> **INSTRUCTIONS FOR THE TASK**: Which lines of the entries hold the string "black"? Copy each one.

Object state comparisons
↓

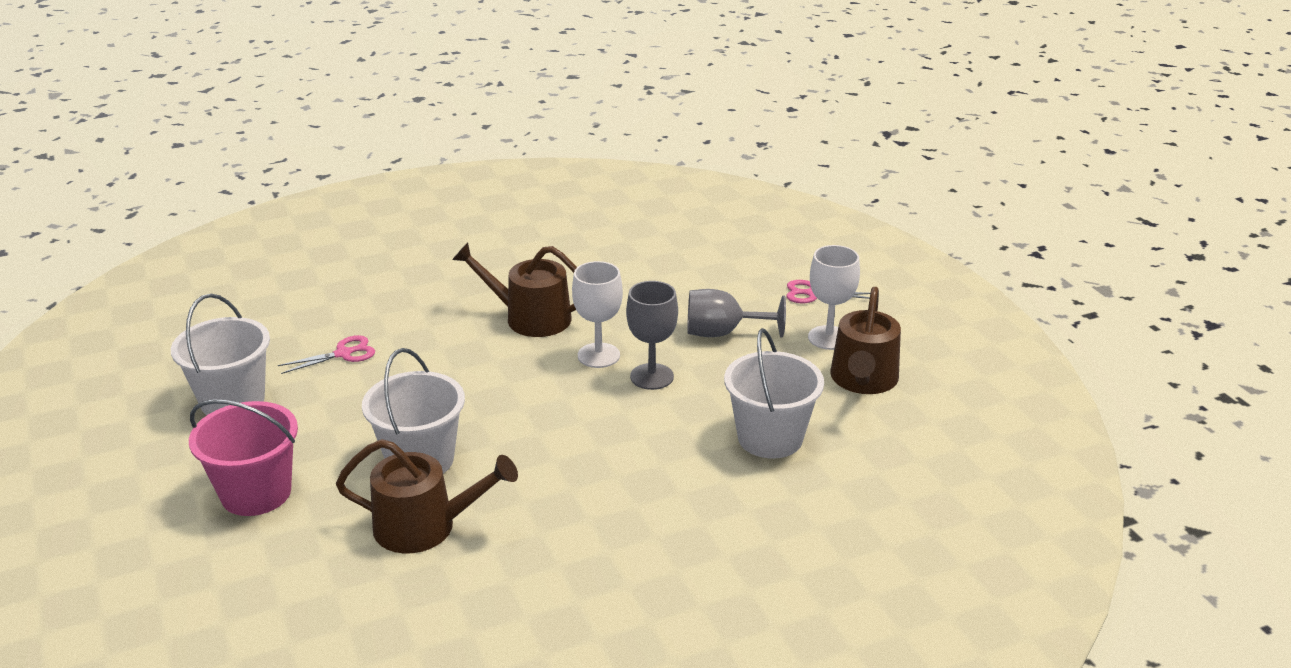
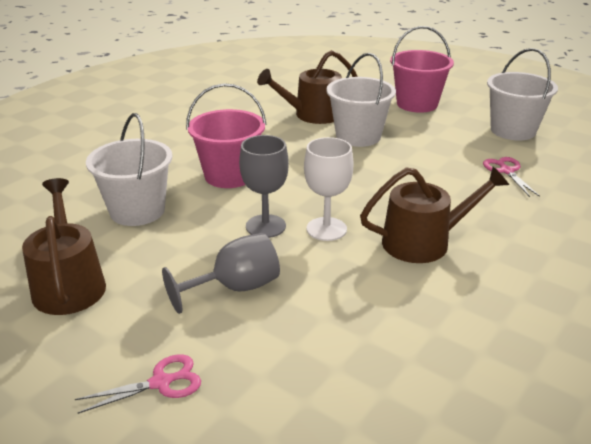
camera: 150 degrees right, 0 degrees up
(343, 354) = (506, 171): pink scissors -> pink scissors turned 135 degrees clockwise
(637, 452) = (229, 175): none -> pink bucket
(828, 338) = (119, 321): white goblet -> none

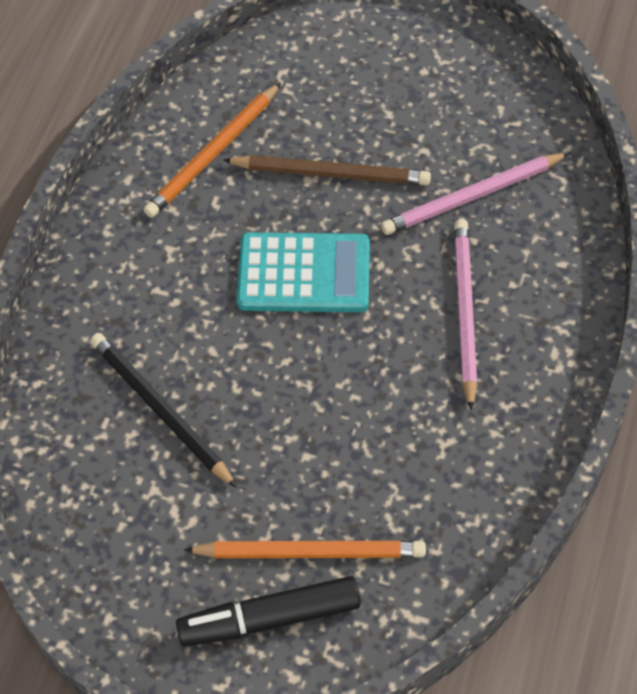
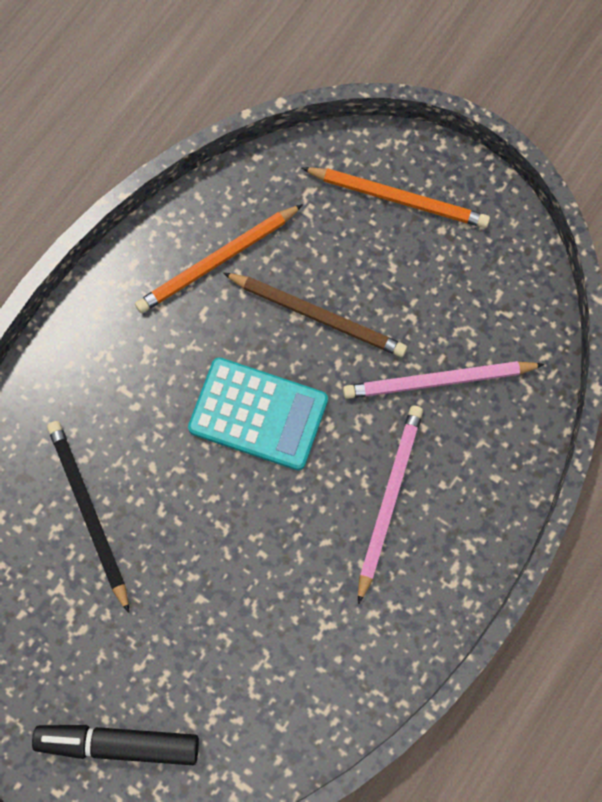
camera: 15 degrees right, 15 degrees up
(310, 552) = (173, 693): orange pencil -> orange pencil (398, 198)

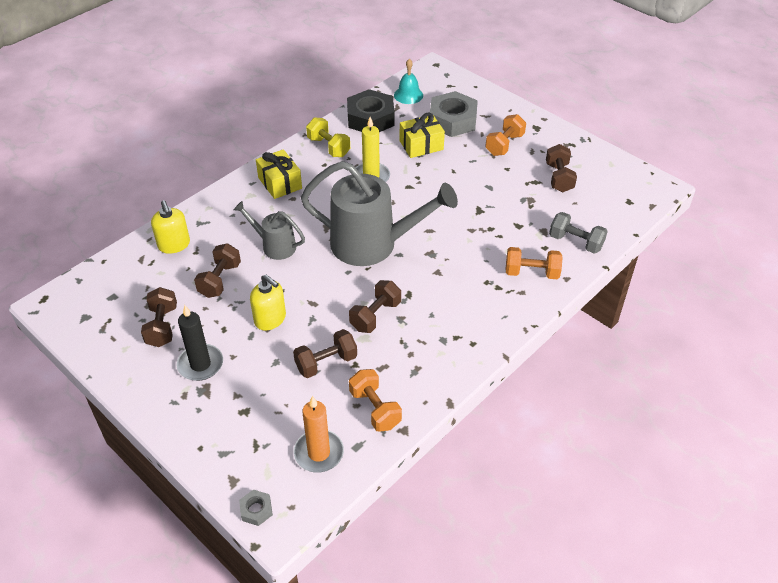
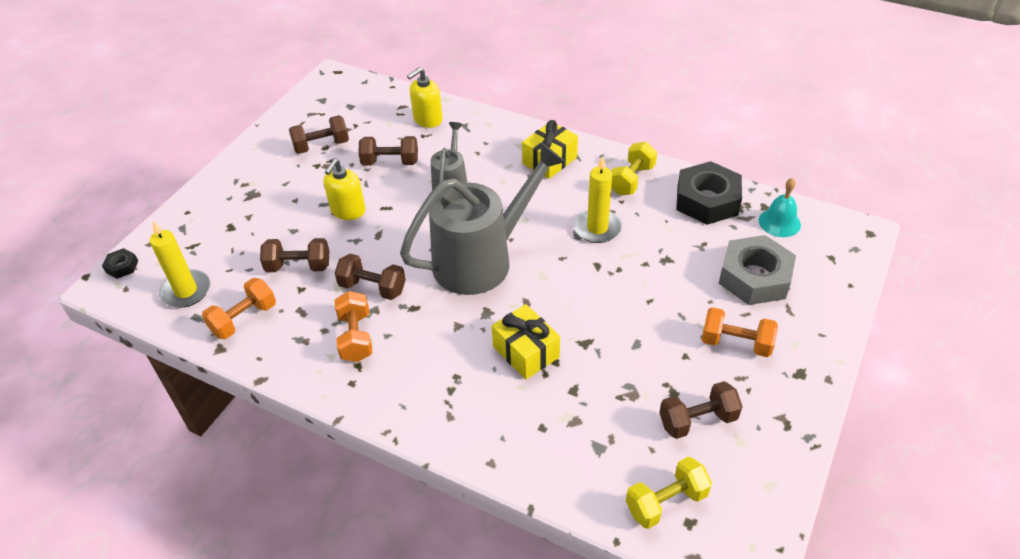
camera: 75 degrees right, 0 degrees up
(200, 364) = (281, 183): black candle -> none
(256, 510) = (122, 266): grey nut -> black nut
(319, 453) = (186, 291): orange candle -> yellow candle
(326, 363) = (298, 266): brown dumbbell -> brown dumbbell turned 45 degrees counterclockwise
(373, 244) = (482, 259): grey watering can -> grey watering can turned 120 degrees counterclockwise
(421, 145) = (683, 258): yellow gift -> yellow gift (526, 352)
(531, 273) = (488, 421): orange dumbbell -> orange dumbbell (356, 337)
(575, 242) = (567, 463): grey dumbbell -> none
(613, 207) = (666, 502): none -> yellow dumbbell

↑

> **EXERCISE RESULT**:
(200, 364) = (281, 183): black candle -> none
(256, 510) = (122, 266): grey nut -> black nut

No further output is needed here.